- What to produce -
Copy out again, unchanged, the line that contains "white hat [436,275,508,339] -> none" and every line after it down to the last line of the data.

Start of Excerpted records

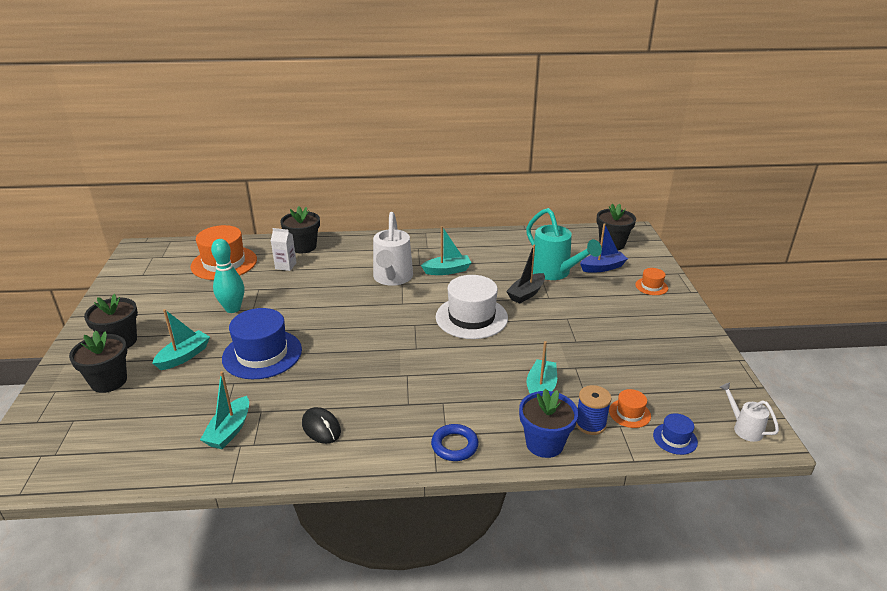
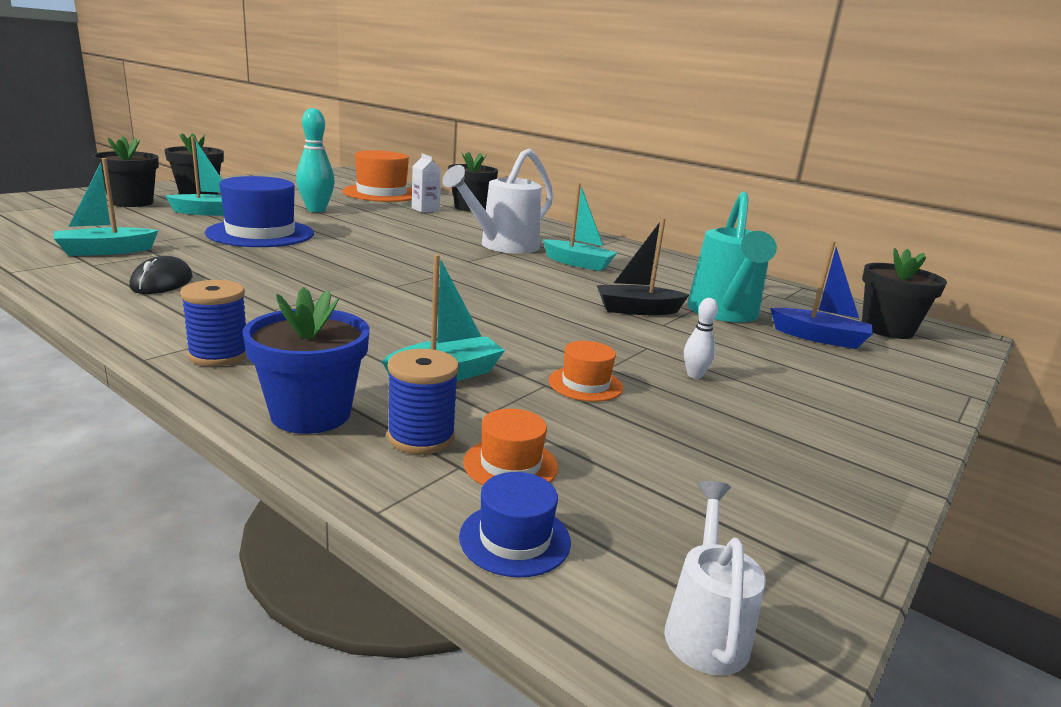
camera: 40 degrees right, 10 degrees down
blue ring [431,424,479,461] -> blue spool [180,280,247,366]
white hat [436,275,508,339] -> none
orange hat [635,268,668,295] -> orange hat moved to [549,341,623,402]
none -> white bowling pin [684,298,718,379]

End of Excerpted records

- Task response -
white hat [436,275,508,339] -> none
orange hat [635,268,668,295] -> orange hat moved to [549,341,623,402]
none -> white bowling pin [684,298,718,379]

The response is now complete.